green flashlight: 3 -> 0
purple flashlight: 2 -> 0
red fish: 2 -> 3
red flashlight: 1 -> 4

++++++

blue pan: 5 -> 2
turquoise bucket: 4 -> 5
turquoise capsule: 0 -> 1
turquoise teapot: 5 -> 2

++++++

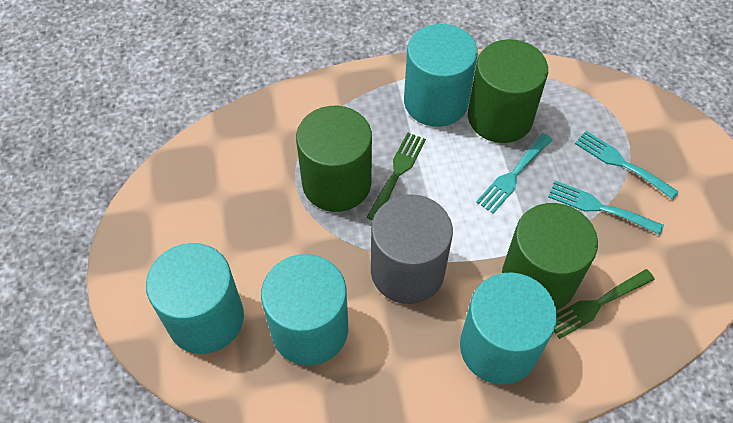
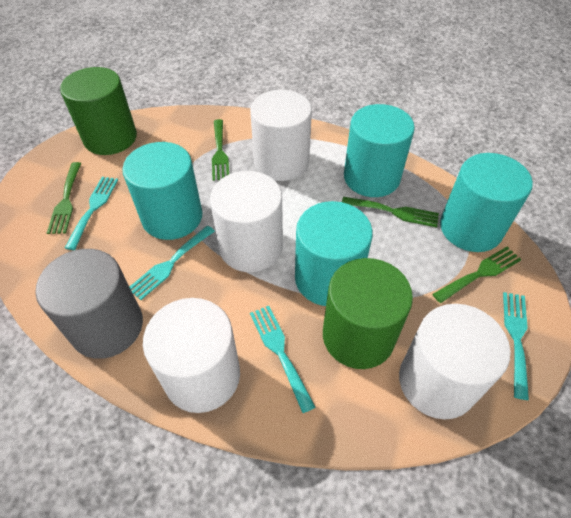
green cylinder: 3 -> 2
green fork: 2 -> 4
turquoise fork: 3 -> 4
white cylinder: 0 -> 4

++++++

_Task goal:_ Which of the lines above contain "turquoise"? Return them all.

_Result of this exercise:_
turquoise bucket: 4 -> 5
turquoise capsule: 0 -> 1
turquoise teapot: 5 -> 2
turquoise fork: 3 -> 4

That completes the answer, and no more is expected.